▸ ACTION ITEM
Give again, word for word, only the lines of the material below from its first line through the one that holds "none -> red brick F9:G9 level 1"; pictures stay out.

▸ DATA IN THIS EXERCISE
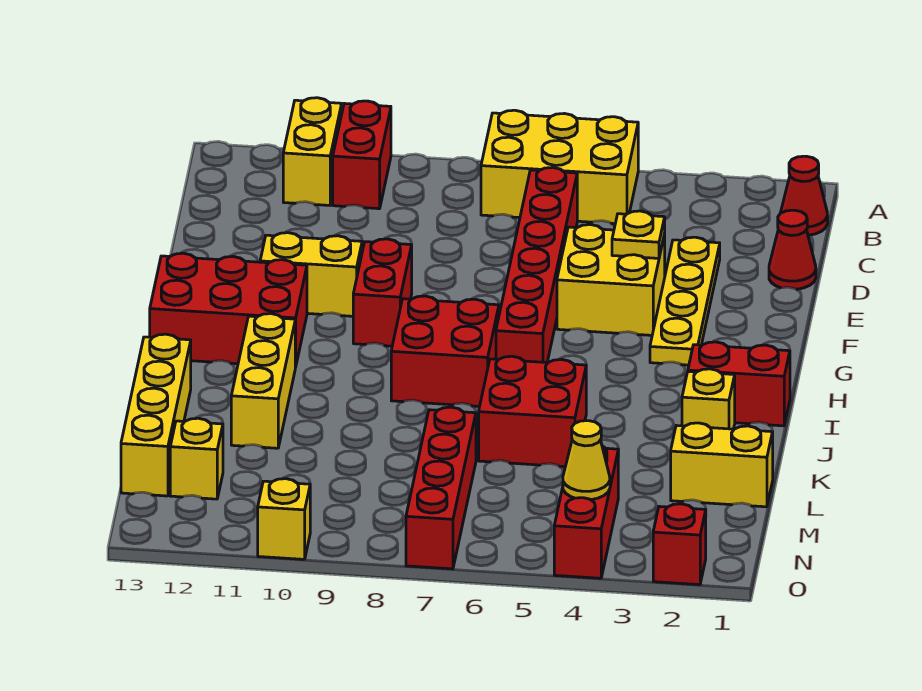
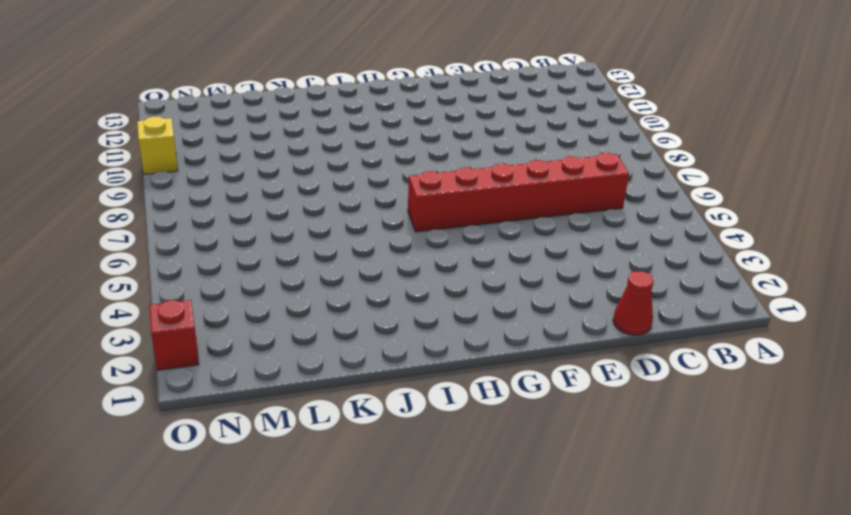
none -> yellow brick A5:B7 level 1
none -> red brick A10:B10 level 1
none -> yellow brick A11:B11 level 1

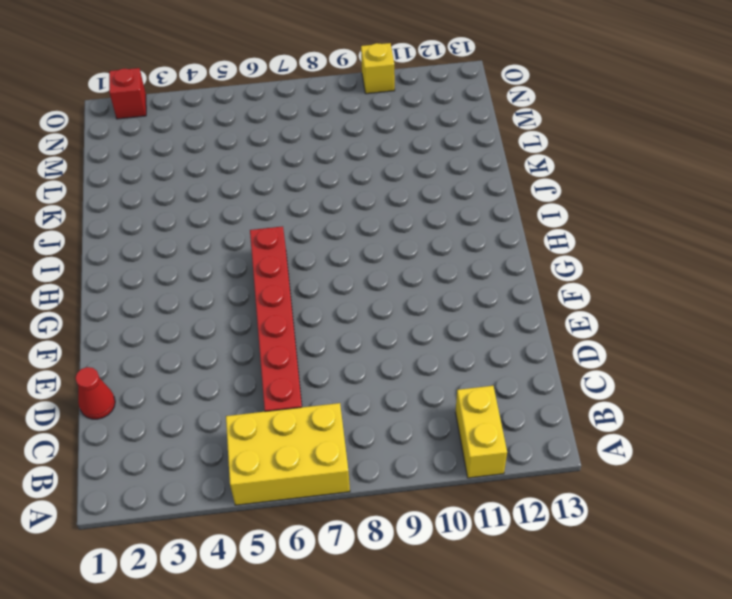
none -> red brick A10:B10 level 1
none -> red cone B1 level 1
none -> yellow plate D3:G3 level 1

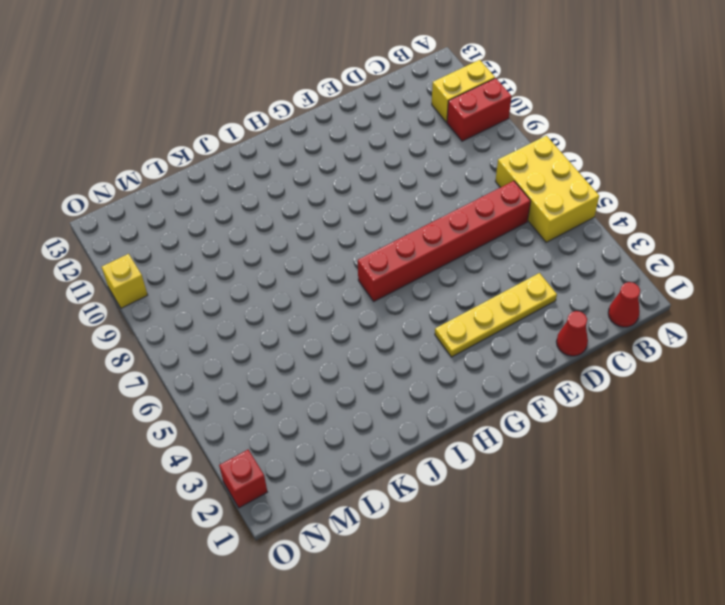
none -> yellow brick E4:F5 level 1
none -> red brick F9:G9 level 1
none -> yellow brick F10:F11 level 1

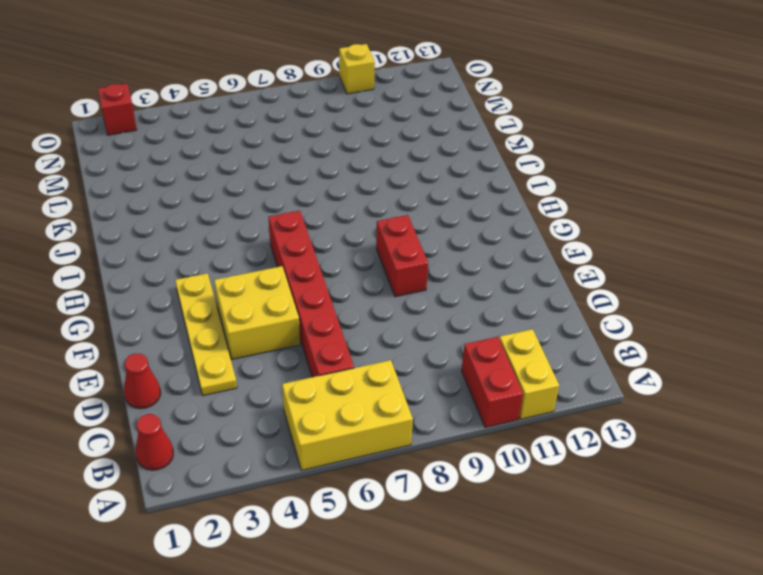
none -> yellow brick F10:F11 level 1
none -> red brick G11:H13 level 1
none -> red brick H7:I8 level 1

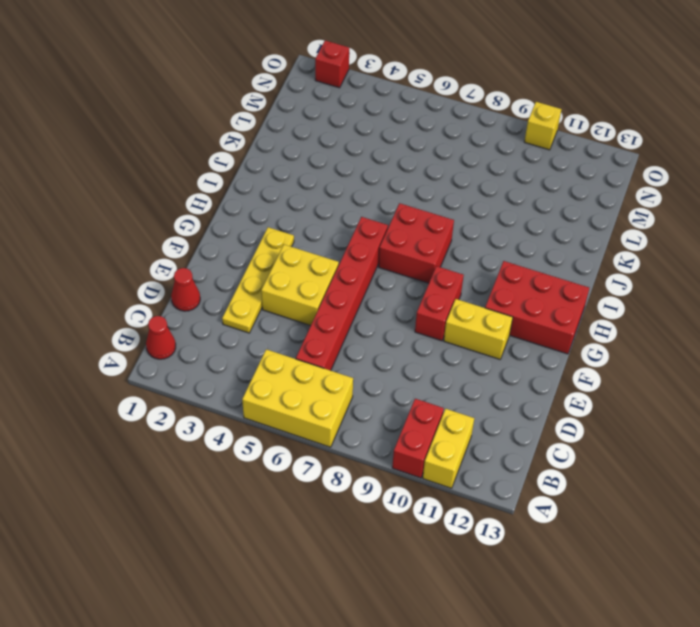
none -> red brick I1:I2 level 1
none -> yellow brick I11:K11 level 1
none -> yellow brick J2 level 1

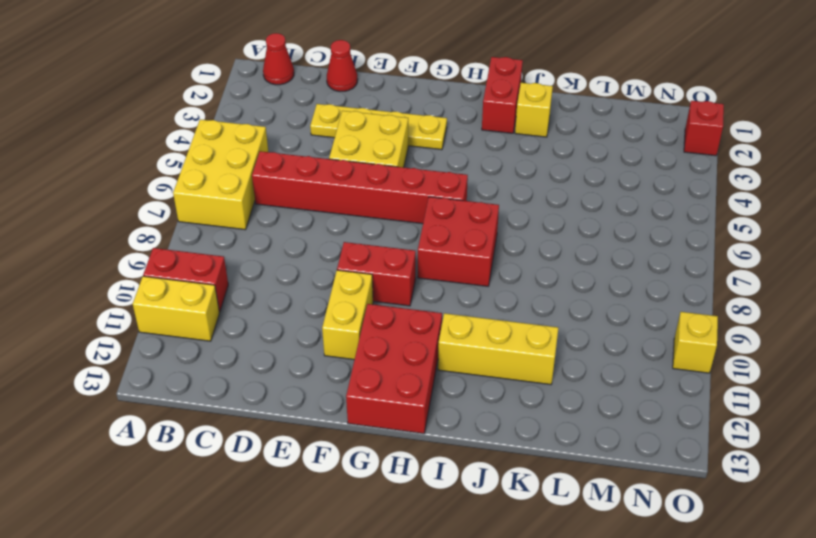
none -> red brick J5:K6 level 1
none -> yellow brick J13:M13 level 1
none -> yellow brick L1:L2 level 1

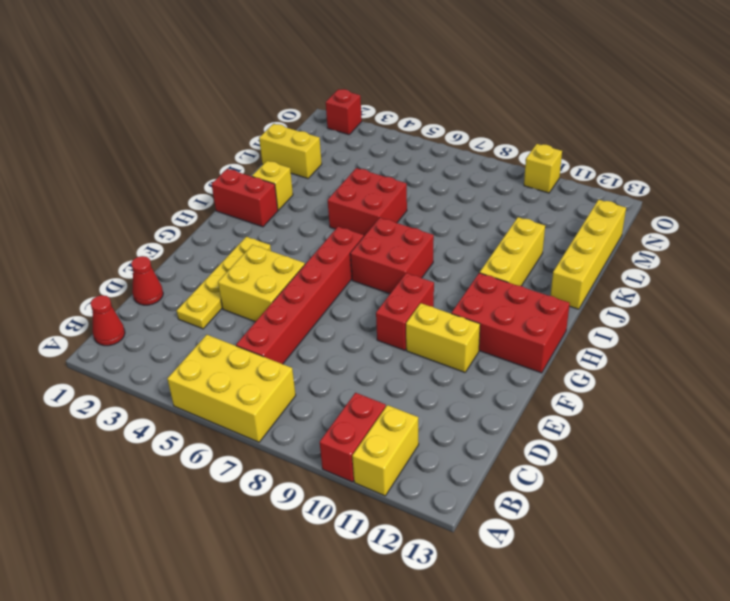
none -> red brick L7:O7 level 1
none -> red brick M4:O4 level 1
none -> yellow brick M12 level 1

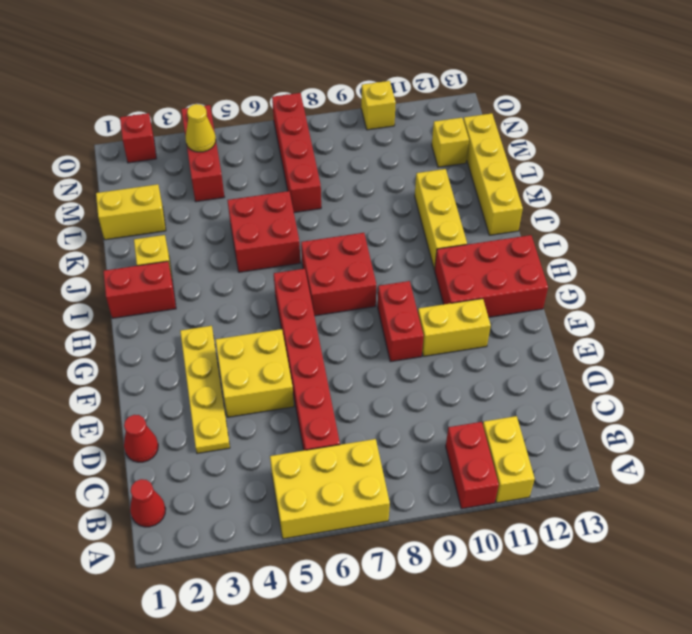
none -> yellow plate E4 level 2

▸ EXERCISE RESULT
none -> yellow brick A5:B7 level 1
none -> red brick A10:B10 level 1
none -> yellow brick A11:B11 level 1

none -> red brick A10:B10 level 1
none -> red cone B1 level 1
none -> yellow plate D3:G3 level 1

none -> yellow brick E4:F5 level 1
none -> red brick F9:G9 level 1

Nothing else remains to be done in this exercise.